(Modification records)
****************

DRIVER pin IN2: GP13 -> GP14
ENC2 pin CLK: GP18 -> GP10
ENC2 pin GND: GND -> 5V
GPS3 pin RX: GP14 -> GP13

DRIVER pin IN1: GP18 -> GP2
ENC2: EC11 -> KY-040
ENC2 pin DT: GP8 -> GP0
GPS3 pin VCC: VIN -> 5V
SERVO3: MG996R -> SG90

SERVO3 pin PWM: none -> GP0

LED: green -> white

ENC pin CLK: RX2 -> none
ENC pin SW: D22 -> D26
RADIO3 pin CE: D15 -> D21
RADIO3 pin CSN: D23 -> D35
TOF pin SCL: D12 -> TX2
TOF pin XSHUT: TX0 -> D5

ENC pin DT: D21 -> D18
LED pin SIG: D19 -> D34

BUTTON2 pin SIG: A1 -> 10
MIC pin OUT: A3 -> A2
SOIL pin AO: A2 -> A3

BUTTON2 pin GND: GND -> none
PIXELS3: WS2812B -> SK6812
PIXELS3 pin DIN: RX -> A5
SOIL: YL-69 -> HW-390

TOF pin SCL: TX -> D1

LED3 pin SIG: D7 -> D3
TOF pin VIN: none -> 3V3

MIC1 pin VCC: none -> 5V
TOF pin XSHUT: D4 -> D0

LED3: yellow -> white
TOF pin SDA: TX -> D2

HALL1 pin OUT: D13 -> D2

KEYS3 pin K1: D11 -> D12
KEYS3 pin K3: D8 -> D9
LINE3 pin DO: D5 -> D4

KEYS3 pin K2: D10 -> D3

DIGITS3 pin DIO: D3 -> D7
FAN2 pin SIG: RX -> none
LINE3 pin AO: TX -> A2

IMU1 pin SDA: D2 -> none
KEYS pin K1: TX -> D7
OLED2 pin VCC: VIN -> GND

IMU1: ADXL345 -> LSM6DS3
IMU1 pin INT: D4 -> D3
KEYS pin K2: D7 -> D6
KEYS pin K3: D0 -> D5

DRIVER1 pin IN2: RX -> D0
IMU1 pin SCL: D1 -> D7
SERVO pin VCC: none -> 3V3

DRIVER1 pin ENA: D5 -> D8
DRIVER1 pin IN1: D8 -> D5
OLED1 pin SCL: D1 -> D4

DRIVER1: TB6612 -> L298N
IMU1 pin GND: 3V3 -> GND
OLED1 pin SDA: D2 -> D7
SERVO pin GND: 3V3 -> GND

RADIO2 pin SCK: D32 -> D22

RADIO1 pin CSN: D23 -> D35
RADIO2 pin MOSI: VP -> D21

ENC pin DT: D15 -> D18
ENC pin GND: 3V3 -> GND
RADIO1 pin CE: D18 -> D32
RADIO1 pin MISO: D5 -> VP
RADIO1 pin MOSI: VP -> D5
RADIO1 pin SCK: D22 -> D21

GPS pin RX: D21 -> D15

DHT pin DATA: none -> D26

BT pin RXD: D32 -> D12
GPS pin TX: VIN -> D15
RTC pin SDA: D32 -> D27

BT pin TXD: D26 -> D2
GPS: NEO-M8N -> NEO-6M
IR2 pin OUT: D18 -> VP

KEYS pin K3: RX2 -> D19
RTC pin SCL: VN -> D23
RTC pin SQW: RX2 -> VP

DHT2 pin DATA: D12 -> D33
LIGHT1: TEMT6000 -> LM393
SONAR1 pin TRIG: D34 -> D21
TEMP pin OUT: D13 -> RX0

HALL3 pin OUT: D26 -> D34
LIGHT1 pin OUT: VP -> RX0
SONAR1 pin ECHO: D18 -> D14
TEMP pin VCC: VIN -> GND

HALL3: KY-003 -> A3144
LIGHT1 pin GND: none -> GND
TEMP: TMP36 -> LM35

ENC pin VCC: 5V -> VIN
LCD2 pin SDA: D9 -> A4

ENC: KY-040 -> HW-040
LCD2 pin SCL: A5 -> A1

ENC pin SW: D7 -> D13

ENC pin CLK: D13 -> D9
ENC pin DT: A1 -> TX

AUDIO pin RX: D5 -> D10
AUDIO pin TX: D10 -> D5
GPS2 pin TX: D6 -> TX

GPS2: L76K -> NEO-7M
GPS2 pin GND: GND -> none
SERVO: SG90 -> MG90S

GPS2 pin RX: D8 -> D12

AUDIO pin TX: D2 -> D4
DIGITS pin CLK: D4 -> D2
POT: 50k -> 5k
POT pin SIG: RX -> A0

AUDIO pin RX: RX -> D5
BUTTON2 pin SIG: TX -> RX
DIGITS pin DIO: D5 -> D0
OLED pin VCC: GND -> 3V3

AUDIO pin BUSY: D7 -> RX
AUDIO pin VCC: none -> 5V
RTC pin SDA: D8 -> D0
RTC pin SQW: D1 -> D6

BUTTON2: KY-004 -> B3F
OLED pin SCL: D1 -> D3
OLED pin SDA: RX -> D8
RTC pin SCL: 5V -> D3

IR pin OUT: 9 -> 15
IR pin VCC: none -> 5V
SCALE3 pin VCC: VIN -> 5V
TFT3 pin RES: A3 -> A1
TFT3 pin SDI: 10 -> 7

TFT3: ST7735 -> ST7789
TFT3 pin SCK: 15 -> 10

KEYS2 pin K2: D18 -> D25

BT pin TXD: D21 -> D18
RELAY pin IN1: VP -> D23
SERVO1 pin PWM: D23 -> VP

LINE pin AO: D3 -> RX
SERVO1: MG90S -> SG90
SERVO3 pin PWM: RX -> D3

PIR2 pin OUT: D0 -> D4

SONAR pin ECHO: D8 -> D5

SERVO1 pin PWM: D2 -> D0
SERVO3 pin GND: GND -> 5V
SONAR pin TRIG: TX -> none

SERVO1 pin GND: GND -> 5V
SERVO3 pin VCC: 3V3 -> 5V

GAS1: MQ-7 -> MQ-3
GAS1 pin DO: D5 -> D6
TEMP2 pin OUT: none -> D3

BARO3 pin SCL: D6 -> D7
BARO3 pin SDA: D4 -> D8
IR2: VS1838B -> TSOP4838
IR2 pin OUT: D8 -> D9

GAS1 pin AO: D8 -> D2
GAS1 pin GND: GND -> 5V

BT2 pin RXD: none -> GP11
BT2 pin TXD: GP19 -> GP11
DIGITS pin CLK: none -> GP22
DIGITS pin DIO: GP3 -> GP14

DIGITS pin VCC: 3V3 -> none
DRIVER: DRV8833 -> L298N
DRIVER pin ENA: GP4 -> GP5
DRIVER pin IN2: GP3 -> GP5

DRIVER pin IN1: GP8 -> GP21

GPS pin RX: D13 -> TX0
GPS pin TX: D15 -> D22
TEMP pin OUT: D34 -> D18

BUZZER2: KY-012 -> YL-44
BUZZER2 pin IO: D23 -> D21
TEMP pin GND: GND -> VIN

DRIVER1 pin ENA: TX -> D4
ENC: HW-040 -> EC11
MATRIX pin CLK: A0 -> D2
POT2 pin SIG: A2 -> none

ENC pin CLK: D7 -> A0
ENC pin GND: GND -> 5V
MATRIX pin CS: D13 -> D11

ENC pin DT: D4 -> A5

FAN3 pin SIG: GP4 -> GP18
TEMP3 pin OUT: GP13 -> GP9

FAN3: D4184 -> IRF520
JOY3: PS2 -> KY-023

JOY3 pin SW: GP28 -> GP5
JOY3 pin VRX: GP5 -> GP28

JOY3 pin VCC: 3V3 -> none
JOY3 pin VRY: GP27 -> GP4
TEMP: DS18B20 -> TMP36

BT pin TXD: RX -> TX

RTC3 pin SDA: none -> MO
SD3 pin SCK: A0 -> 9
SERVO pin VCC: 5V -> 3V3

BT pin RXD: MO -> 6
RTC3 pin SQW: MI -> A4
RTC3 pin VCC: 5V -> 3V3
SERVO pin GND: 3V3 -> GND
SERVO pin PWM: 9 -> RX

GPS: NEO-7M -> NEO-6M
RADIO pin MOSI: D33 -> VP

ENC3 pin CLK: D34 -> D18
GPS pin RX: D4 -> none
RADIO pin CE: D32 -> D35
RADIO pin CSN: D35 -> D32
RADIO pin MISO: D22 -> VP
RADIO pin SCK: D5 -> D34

****************

What you will do
What you return must be an exact retyping of the lines above starting at the line with "BT pin RXD: D32 -> D12" and ending at the line with "HALL3: KY-003 -> A3144", and nothing besides.

Answer
BT pin RXD: D32 -> D12
GPS pin TX: VIN -> D15
RTC pin SDA: D32 -> D27

BT pin TXD: D26 -> D2
GPS: NEO-M8N -> NEO-6M
IR2 pin OUT: D18 -> VP

KEYS pin K3: RX2 -> D19
RTC pin SCL: VN -> D23
RTC pin SQW: RX2 -> VP

DHT2 pin DATA: D12 -> D33
LIGHT1: TEMT6000 -> LM393
SONAR1 pin TRIG: D34 -> D21
TEMP pin OUT: D13 -> RX0

HALL3 pin OUT: D26 -> D34
LIGHT1 pin OUT: VP -> RX0
SONAR1 pin ECHO: D18 -> D14
TEMP pin VCC: VIN -> GND

HALL3: KY-003 -> A3144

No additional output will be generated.